%%
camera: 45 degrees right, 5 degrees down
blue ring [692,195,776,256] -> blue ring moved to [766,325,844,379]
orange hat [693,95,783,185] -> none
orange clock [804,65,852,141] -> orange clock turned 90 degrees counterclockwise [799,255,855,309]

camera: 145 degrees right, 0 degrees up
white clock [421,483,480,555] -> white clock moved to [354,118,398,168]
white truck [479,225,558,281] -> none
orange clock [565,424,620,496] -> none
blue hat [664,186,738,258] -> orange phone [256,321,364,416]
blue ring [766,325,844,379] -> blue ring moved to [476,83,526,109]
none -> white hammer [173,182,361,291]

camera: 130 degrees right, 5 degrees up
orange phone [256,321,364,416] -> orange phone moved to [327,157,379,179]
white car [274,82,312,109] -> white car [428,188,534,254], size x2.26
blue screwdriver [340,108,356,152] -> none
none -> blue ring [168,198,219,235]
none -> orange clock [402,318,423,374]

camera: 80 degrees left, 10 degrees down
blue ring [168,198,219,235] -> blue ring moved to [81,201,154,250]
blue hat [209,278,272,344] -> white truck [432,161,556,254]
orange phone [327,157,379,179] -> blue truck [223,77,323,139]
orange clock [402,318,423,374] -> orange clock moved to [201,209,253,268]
%%
If a line of the listing above holds the string "degrees", copy it.

camera: 45 degrees right, 5 degrees down
orange clock [804,65,852,141] -> orange clock turned 90 degrees counterclockwise [799,255,855,309]
camera: 145 degrees right, 0 degrees up
camera: 130 degrees right, 5 degrees up
camera: 80 degrees left, 10 degrees down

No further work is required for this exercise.